**Work to be completed:** Report each line of the entries below that includes the string "Packers".

**Data to process:**
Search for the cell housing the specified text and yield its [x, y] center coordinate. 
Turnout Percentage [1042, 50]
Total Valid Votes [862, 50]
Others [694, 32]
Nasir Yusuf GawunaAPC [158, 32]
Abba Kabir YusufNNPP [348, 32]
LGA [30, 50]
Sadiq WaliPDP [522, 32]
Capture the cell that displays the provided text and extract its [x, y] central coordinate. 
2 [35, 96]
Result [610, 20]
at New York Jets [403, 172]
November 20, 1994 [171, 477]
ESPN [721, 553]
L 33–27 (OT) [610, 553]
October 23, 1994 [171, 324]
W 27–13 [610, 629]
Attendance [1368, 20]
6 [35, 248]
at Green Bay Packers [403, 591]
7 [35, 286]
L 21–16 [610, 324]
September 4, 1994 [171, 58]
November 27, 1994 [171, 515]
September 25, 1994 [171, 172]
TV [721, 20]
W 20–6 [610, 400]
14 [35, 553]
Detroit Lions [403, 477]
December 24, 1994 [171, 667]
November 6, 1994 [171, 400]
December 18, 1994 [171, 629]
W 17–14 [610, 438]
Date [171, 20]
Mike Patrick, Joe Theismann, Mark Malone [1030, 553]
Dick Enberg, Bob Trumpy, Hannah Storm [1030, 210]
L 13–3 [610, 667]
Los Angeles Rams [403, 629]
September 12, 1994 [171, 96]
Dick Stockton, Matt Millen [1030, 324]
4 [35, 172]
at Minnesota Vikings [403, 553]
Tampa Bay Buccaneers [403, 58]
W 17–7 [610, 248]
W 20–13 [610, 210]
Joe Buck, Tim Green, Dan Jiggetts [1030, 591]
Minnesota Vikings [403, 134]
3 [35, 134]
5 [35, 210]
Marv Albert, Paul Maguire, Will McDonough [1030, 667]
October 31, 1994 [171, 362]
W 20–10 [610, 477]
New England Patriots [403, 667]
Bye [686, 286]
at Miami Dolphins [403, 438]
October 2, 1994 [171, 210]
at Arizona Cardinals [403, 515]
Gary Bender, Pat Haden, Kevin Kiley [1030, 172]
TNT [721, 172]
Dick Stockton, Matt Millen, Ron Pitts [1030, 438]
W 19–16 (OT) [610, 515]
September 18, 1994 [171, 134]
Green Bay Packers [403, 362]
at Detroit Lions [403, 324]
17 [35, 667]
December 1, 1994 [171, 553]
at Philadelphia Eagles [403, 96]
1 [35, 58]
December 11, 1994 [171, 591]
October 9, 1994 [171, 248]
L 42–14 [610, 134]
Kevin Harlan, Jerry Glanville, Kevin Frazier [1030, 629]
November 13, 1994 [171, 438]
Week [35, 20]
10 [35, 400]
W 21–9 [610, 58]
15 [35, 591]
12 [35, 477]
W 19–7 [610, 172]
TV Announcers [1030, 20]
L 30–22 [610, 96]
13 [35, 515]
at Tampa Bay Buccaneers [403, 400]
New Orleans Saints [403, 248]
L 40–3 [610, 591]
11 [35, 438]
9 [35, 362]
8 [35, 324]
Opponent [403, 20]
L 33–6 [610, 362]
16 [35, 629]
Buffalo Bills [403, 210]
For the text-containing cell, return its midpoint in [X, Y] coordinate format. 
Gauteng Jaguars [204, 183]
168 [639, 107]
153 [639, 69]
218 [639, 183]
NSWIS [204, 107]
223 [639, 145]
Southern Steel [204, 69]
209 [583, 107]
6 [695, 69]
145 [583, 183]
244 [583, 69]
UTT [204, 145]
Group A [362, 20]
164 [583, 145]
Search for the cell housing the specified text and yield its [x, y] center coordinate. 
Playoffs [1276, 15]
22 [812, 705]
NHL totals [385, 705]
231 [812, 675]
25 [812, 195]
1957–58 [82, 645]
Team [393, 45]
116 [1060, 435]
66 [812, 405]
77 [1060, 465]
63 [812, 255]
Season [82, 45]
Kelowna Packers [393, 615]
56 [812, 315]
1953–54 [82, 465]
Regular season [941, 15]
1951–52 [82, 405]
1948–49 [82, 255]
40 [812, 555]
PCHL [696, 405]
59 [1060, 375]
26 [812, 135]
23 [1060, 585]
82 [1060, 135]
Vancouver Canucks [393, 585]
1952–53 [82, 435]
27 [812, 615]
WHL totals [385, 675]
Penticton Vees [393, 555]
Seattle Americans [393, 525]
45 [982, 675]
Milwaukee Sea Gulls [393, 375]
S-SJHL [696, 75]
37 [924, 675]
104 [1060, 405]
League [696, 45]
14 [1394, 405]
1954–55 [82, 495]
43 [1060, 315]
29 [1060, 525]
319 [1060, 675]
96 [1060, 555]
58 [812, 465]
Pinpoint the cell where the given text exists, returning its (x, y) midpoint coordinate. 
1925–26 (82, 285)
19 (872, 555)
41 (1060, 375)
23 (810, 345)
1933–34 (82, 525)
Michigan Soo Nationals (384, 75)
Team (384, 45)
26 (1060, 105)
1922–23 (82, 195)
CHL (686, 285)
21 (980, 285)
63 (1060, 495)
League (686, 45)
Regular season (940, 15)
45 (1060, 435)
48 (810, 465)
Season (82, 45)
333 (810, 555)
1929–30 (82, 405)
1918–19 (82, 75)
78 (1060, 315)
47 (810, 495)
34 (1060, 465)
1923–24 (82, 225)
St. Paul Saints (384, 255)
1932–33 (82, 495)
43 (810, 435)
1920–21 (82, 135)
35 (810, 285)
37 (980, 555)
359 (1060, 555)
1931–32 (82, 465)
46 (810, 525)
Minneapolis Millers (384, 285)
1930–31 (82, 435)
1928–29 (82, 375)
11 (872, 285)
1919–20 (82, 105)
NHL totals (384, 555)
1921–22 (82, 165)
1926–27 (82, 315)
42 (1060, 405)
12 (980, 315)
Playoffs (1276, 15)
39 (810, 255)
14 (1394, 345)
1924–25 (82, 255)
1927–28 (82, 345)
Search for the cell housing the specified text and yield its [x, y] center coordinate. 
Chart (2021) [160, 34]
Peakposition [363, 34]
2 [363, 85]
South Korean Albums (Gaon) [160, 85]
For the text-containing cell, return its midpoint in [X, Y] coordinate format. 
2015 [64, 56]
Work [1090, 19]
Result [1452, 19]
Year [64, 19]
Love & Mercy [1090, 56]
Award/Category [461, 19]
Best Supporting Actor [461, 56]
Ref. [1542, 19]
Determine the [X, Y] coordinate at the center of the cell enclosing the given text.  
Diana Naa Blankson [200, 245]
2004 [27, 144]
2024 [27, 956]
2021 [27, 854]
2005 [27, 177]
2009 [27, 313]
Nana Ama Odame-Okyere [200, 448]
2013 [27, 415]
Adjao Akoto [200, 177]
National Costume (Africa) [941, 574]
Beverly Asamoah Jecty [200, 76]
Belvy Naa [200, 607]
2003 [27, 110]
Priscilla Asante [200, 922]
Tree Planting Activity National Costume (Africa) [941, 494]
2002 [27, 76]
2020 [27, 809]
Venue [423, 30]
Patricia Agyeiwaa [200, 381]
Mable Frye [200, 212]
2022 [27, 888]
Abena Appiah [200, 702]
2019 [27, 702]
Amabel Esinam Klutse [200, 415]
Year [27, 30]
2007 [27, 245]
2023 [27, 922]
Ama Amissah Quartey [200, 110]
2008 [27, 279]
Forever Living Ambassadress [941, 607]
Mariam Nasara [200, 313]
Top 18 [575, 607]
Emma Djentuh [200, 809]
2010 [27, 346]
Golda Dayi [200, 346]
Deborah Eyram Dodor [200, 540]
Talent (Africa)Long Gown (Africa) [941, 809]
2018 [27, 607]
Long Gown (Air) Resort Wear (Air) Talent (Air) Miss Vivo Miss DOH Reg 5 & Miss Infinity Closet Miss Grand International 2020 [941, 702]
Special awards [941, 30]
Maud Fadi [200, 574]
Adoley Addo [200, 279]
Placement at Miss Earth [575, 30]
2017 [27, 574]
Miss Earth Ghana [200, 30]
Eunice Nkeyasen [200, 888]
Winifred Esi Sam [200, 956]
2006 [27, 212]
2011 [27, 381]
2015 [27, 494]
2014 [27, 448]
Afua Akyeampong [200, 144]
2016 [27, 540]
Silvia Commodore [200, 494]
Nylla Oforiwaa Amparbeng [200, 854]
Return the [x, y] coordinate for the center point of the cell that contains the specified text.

**Response to the exercise:**
at Green Bay Packers [403, 591]
Green Bay Packers [403, 362]
Kelowna Packers [393, 615]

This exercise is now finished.